The data:
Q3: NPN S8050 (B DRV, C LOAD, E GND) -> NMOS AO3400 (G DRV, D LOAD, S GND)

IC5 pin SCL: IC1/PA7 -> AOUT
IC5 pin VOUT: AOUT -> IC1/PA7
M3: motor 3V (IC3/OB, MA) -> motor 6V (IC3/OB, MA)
--
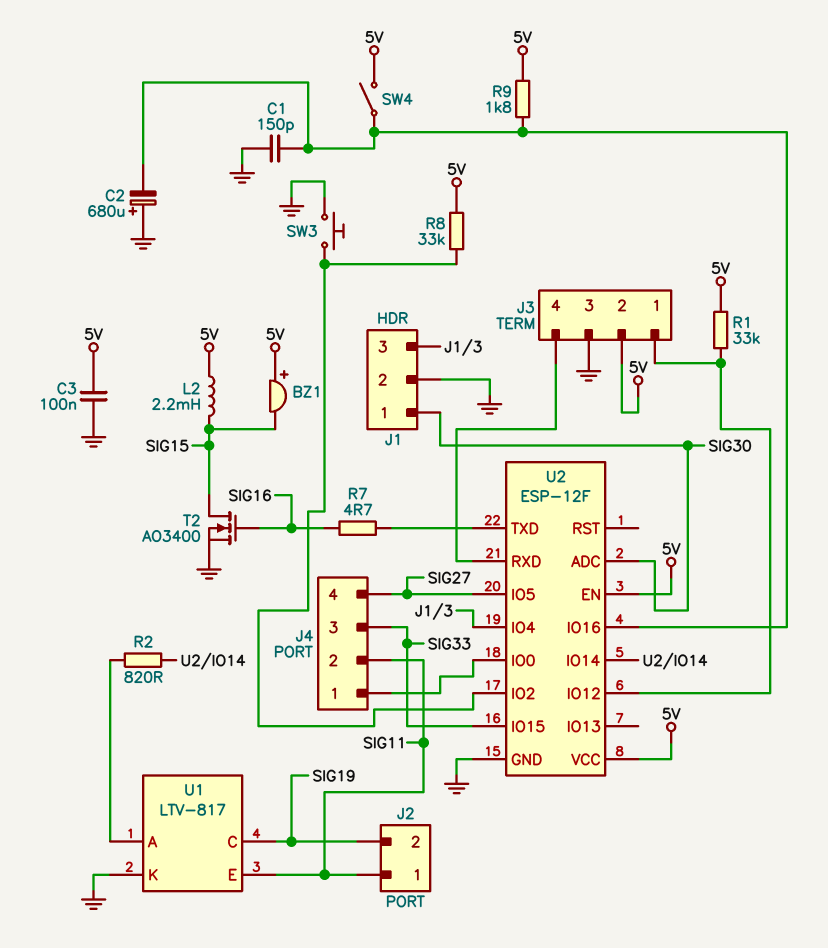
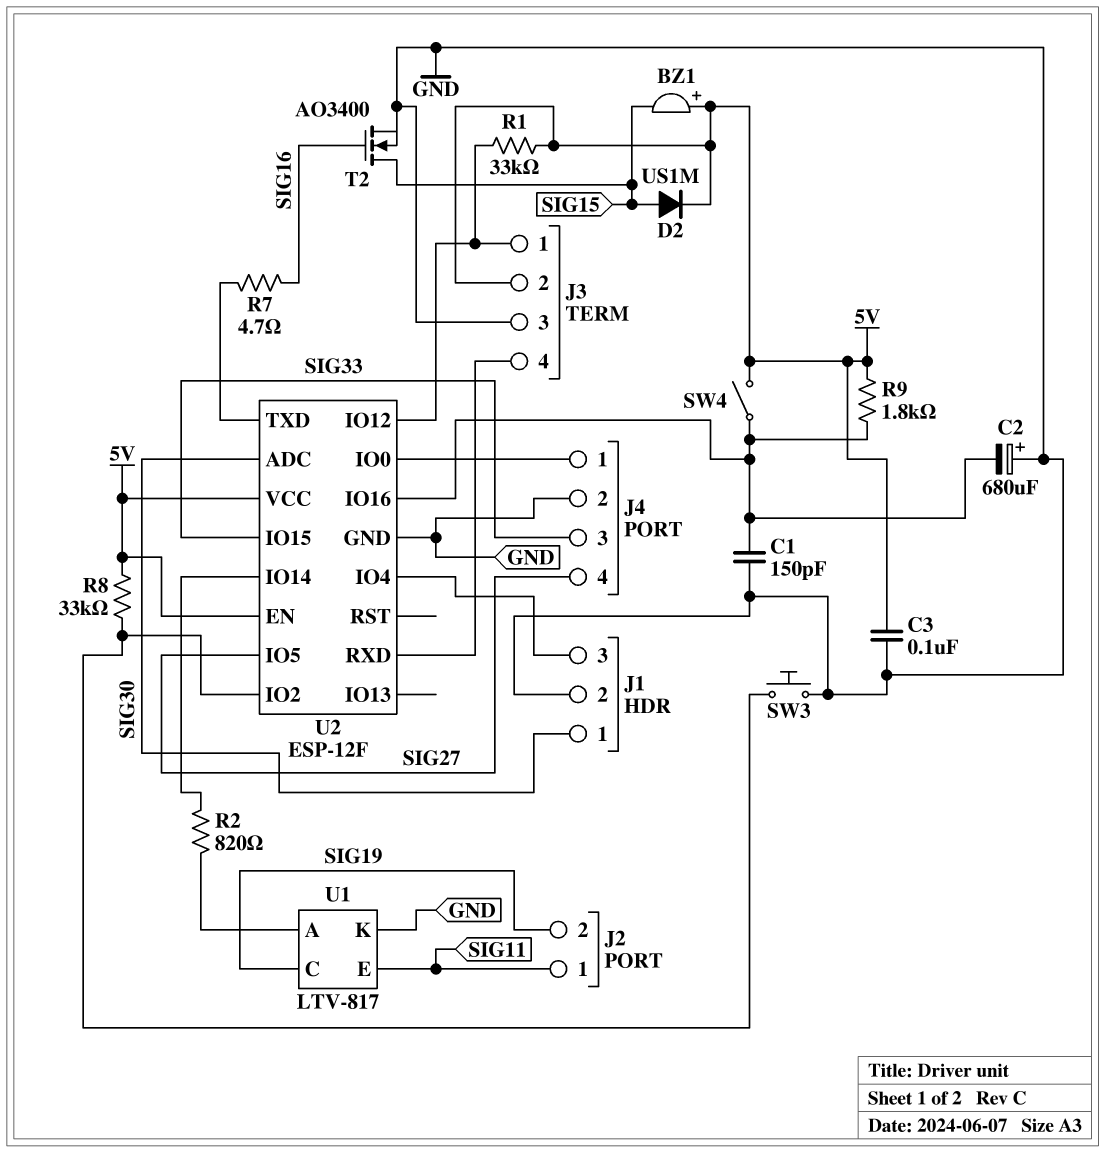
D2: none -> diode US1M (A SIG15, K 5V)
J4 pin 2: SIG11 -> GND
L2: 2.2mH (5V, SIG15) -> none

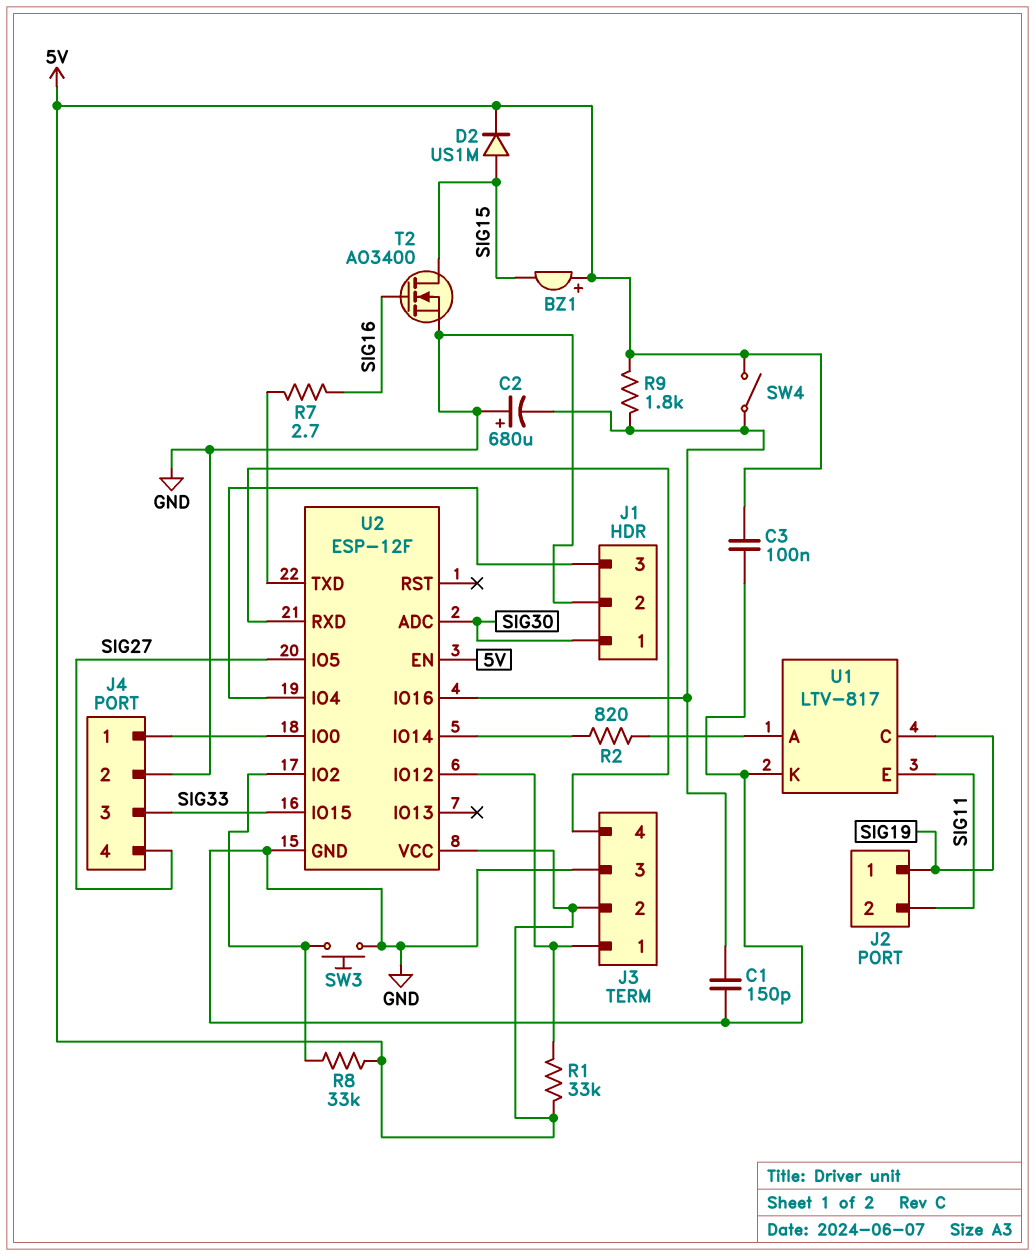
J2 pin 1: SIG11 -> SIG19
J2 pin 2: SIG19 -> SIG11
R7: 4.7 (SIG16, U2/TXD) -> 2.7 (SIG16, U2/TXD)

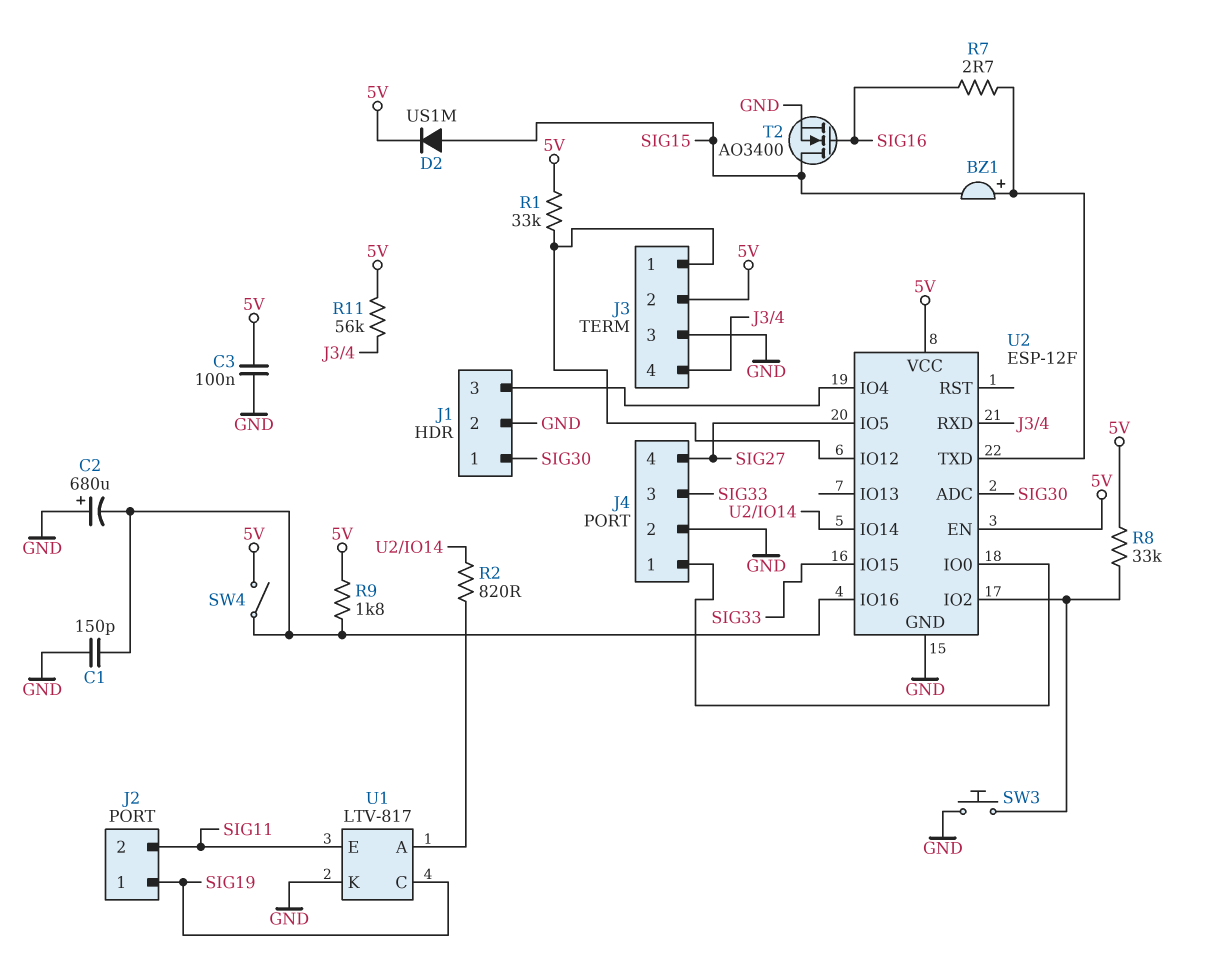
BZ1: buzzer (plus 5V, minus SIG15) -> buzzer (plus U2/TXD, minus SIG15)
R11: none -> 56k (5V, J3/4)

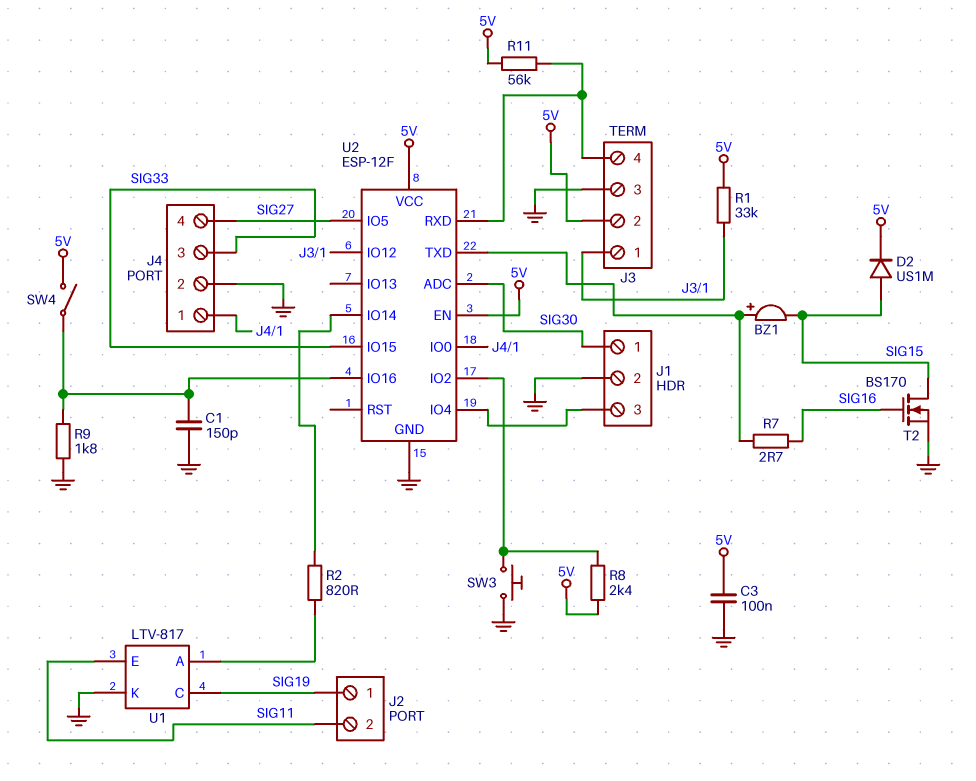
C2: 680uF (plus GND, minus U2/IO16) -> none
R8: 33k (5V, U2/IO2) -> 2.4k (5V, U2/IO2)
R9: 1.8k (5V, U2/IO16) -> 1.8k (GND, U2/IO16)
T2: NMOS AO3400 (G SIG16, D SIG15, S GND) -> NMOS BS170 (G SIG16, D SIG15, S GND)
...
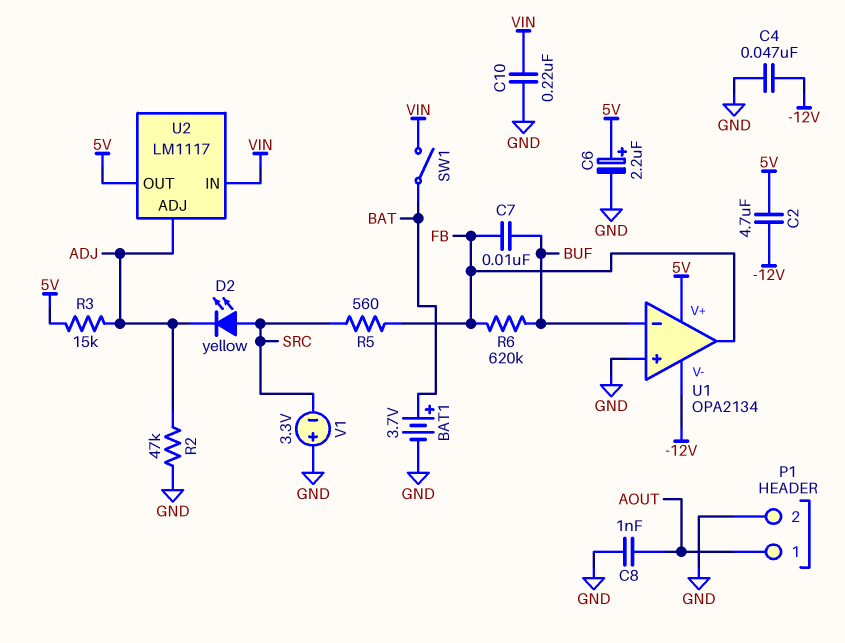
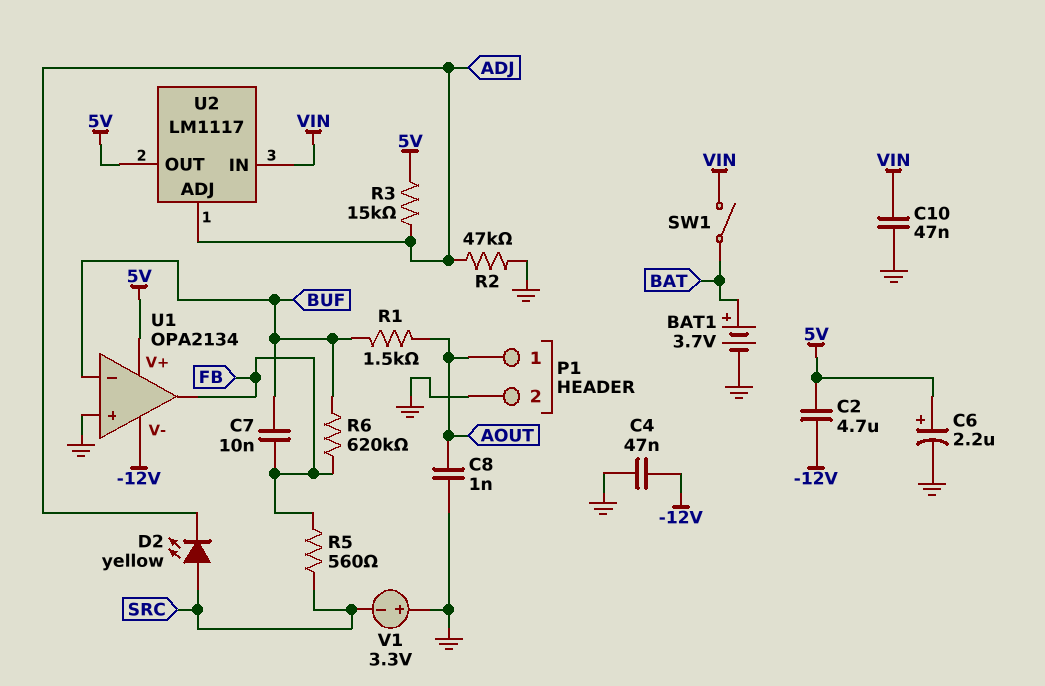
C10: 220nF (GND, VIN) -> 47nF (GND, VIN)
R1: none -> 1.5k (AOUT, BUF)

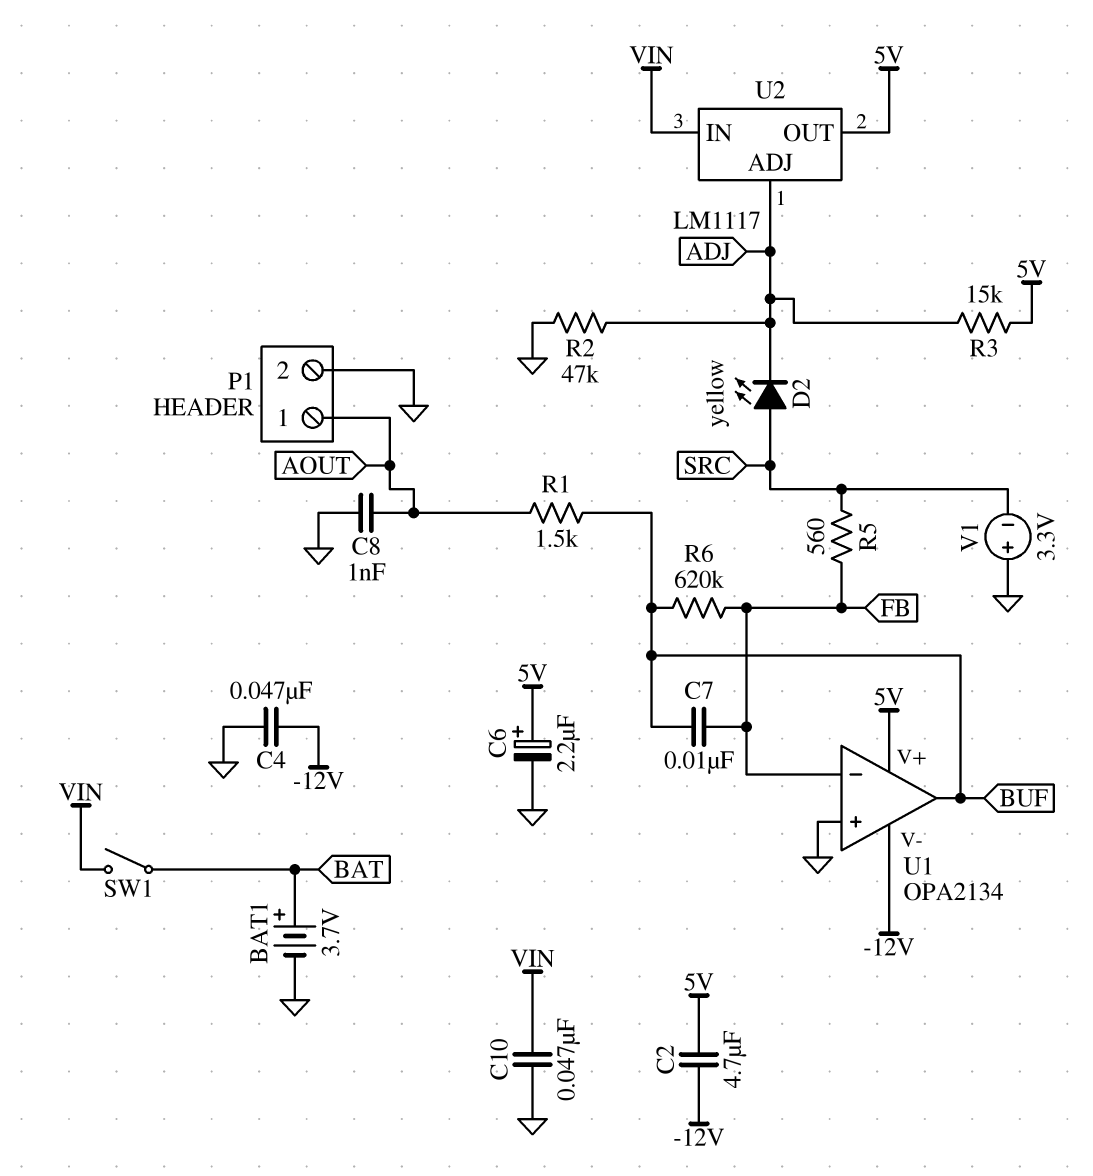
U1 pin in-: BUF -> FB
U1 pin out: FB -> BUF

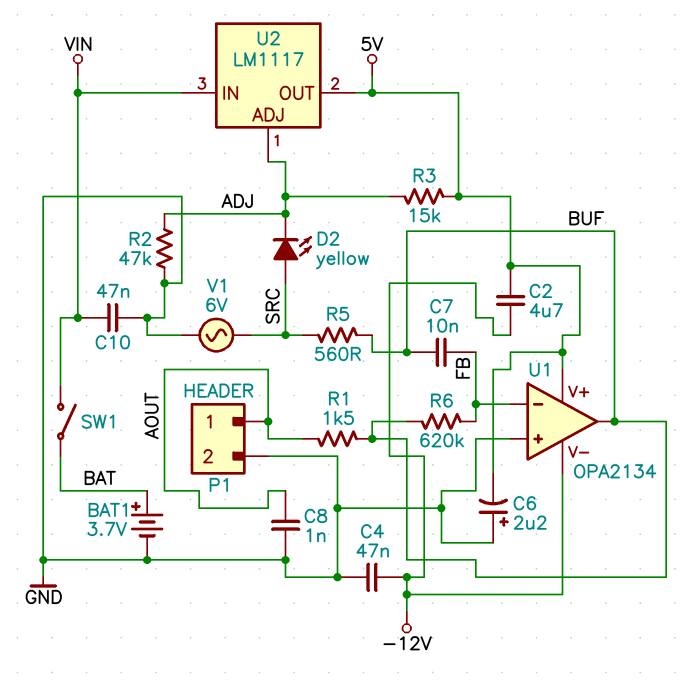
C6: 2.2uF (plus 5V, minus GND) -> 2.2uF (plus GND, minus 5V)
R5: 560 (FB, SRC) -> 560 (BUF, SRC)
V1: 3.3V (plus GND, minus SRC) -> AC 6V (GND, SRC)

Work required: Using the entries above, return exactly the lines from the line with "Q3: NPN S8050" to the line with "M3: motor 3V", counting both of those lines.

Result of this task:
Q3: NPN S8050 (B DRV, C LOAD, E GND) -> NMOS AO3400 (G DRV, D LOAD, S GND)

IC5 pin SCL: IC1/PA7 -> AOUT
IC5 pin VOUT: AOUT -> IC1/PA7
M3: motor 3V (IC3/OB, MA) -> motor 6V (IC3/OB, MA)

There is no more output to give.